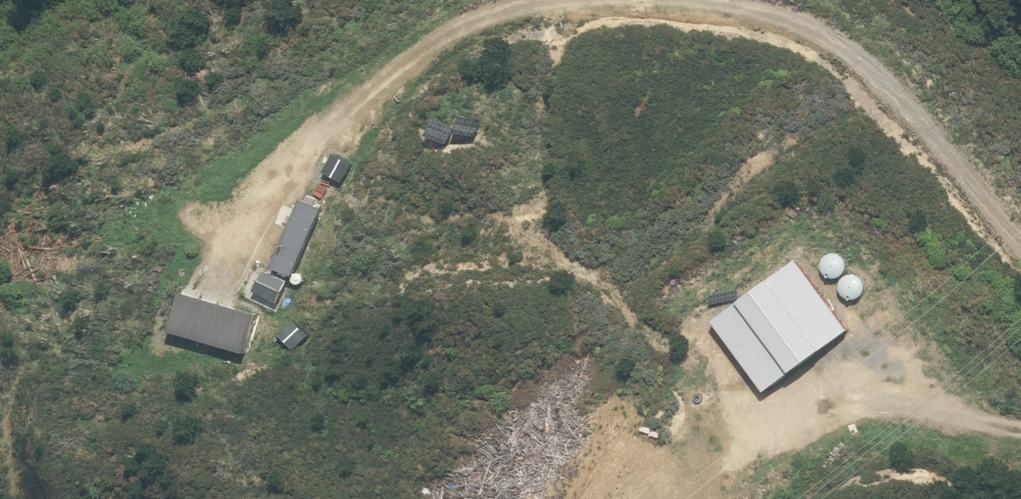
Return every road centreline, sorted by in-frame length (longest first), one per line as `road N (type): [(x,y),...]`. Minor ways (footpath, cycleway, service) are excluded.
road 1 (track): [(164,356),(267,210),(356,107),(493,23),(588,5),(733,14),(813,39),(885,85),(1020,245)]
road 2 (track): [(734,498),(694,407),(636,319),(564,253),(515,229),(350,190),(305,166)]
road 3 (track): [(692,498),(810,360),(886,358),(1020,430)]

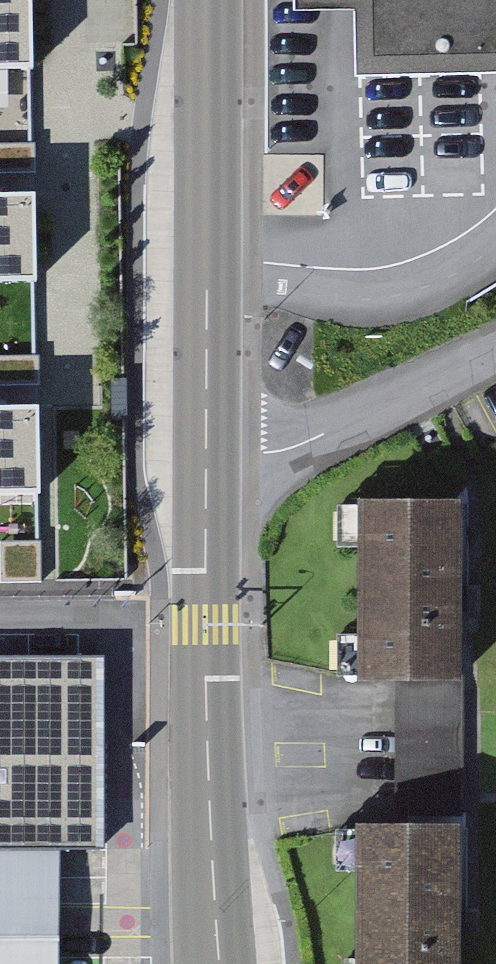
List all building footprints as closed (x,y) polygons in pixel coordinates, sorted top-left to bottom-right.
[(39,65),(38,0),(0,0),(0,66),(39,65)] [(495,73),(495,0),(292,0),(292,10),(354,10),(355,77),(495,73)] [(0,191),(0,283),(38,282),(36,190),(0,191)] [(0,404),(0,495),(41,495),(39,404),(0,404)] [(473,498),(374,498),(373,670),(472,671),(473,498)] [(0,655),(0,842),(68,843),(108,843),(110,656),(0,655)] [(370,817),(372,963),(473,963),(471,815),(370,817)] [(68,843),(0,842),(0,963),(66,963),(68,843)]
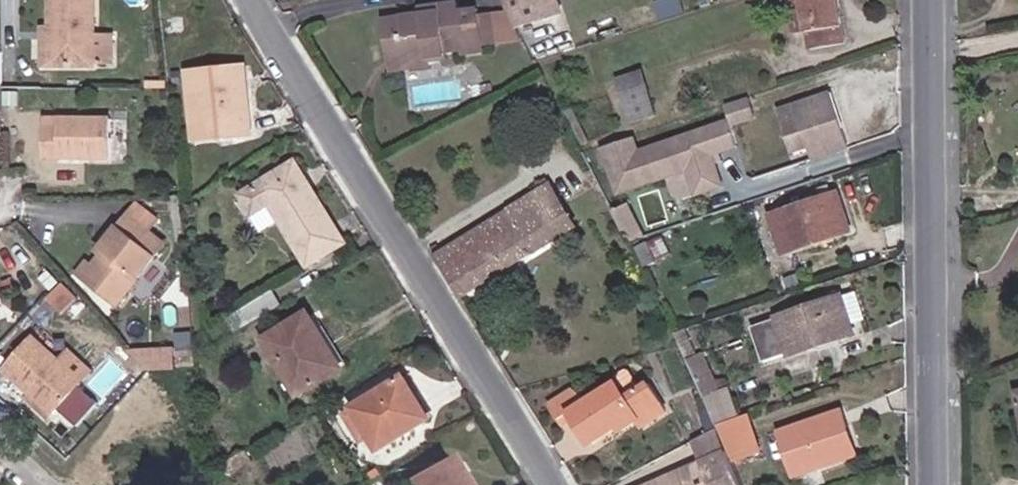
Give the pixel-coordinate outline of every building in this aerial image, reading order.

========================================================================

## EXERCISE DETAILS
The records above must be printed exactly; the pictures stay out.

## OUTPUT BELOW
Return every road centreline, sorted by in-frame length (longest first), one per line as `road N (type): [(x,y),...]`. Minor ways (footpath, cycleway, service) are excluded.
road 1 (track): [(164,356),(267,210),(356,107),(493,23),(588,5),(733,14),(813,39),(885,85),(1020,245)]
road 2 (track): [(734,498),(694,407),(636,319),(564,253),(515,229),(350,190),(305,166)]
road 3 (track): [(692,498),(810,360),(886,358),(1020,430)]

List all building footprints as closed (x,y) polygons in pixel coordinates, sorted top-left to bottom-right.
[(39,65),(38,0),(0,0),(0,66),(39,65)] [(495,73),(495,0),(292,0),(292,10),(354,10),(355,77),(495,73)] [(0,191),(0,283),(38,282),(36,190),(0,191)] [(0,404),(0,495),(41,495),(39,404),(0,404)] [(473,498),(374,498),(373,670),(472,671),(473,498)] [(0,655),(0,842),(68,843),(108,843),(110,656),(0,655)] [(370,817),(372,963),(473,963),(471,815),(370,817)] [(68,843),(0,842),(0,963),(66,963),(68,843)]
Give the pixel-coordinate outline of every building in this aerial image, reading order.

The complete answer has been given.